> **Record excerpts**
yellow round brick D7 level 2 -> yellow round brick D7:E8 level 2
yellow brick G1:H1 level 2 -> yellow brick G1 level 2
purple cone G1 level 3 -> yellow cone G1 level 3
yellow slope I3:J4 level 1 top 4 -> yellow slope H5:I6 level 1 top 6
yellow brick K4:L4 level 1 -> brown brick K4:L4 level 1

> **Description of the task**
Please state how many lines of the records hold the word "brick", and write nothing but that number.

> **Task answer**
3